## DATASET RECORDS
________
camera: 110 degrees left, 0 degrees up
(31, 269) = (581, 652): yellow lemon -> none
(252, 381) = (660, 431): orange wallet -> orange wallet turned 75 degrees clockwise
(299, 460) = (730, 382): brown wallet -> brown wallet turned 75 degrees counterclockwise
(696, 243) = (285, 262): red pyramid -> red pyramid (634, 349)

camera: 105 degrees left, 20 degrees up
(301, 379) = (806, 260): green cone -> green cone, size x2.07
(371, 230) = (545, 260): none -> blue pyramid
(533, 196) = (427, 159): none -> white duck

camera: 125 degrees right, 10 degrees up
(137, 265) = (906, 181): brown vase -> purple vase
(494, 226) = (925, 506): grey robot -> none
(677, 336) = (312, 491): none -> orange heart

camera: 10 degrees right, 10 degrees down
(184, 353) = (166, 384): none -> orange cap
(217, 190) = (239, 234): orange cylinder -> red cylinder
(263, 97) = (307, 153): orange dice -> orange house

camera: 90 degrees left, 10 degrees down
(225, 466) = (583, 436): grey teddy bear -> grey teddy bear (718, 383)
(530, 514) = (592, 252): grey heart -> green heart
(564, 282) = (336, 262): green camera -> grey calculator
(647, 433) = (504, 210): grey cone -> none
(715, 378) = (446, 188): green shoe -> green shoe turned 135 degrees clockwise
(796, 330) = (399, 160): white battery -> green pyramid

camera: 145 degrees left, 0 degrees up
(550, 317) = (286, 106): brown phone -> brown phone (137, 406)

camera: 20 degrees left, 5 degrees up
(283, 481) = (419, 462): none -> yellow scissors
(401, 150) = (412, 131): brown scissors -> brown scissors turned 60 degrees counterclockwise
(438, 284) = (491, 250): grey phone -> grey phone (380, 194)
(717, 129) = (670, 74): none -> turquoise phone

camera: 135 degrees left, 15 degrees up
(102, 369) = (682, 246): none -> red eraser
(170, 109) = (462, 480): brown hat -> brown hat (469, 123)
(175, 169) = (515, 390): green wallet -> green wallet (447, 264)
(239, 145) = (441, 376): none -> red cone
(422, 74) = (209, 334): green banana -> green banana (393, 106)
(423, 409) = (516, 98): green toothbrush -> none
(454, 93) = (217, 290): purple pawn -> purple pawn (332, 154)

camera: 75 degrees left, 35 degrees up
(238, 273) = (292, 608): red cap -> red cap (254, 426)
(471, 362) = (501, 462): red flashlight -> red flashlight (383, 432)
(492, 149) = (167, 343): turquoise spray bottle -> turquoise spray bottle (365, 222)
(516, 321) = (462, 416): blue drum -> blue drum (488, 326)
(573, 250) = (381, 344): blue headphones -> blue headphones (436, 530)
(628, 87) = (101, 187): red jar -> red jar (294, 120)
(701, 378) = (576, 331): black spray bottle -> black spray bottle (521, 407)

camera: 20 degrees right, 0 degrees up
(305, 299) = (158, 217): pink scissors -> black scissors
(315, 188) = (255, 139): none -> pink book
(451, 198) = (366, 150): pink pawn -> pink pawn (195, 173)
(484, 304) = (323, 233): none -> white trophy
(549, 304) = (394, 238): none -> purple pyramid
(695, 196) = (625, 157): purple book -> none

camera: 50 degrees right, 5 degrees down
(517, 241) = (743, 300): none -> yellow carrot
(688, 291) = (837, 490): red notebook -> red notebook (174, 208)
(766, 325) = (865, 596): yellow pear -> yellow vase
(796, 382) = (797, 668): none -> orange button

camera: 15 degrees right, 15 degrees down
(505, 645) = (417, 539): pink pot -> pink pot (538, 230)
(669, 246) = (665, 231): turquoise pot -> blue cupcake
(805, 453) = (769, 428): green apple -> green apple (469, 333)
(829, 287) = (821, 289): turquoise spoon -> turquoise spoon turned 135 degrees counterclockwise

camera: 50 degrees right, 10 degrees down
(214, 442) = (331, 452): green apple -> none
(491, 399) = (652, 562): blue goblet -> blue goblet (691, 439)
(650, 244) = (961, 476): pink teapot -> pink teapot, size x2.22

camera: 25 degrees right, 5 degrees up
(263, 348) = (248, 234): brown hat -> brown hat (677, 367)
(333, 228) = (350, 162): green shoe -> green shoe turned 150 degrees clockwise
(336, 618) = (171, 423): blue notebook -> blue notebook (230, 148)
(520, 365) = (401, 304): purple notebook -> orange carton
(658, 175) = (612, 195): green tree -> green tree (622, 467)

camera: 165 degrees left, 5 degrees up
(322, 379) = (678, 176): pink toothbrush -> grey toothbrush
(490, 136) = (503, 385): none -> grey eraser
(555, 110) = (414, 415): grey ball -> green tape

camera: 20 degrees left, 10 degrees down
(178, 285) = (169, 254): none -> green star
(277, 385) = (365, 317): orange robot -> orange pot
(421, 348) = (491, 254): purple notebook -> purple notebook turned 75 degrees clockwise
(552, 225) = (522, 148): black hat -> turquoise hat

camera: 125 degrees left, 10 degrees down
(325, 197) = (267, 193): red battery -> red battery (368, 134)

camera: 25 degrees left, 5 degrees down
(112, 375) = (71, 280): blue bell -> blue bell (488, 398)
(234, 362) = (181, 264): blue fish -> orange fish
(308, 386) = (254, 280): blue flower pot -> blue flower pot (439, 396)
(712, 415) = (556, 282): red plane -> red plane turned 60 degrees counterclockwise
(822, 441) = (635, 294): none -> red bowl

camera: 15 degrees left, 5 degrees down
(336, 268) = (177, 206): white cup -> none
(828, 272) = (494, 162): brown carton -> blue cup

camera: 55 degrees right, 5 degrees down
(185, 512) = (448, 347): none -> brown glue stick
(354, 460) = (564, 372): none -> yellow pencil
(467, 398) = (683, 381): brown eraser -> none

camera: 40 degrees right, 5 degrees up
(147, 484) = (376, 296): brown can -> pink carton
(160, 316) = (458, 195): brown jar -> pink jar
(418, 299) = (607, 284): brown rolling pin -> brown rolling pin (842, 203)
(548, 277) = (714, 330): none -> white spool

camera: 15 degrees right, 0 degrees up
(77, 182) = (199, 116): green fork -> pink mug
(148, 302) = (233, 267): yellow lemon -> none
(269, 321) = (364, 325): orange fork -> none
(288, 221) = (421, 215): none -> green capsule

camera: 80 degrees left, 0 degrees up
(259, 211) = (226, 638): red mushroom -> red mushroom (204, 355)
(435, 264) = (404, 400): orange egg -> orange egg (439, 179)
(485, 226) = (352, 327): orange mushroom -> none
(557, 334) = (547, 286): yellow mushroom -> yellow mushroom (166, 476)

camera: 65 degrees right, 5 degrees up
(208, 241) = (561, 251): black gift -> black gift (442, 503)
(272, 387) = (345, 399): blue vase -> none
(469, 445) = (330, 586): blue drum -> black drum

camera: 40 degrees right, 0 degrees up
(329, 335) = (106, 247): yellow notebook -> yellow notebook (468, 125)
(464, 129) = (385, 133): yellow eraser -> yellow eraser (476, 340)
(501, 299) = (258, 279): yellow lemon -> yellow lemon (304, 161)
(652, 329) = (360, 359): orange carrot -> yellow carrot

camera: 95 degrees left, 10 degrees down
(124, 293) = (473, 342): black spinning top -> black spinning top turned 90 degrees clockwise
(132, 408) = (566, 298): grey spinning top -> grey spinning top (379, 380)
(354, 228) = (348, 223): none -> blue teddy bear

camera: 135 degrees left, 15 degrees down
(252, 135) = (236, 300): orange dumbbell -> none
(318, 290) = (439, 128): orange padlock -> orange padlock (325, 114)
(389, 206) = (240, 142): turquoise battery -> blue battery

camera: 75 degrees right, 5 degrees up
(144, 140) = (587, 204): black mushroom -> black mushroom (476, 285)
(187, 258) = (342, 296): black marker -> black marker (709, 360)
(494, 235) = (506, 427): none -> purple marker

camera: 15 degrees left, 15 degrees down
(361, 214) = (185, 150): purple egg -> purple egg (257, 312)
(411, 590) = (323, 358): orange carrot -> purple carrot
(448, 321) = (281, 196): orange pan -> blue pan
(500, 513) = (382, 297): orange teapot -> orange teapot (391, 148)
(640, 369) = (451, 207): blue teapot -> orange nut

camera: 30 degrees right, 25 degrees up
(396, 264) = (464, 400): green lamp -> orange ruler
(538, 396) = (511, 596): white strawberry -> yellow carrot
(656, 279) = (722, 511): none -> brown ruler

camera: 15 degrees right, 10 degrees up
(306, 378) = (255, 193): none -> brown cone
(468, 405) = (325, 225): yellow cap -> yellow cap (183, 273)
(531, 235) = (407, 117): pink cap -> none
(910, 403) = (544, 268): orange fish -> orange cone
________
## ACTIVITY
I need every line from the material that contains the word "fork".

## RESULT OF THIS EXERCISE
(77, 182) = (199, 116): green fork -> pink mug
(269, 321) = (364, 325): orange fork -> none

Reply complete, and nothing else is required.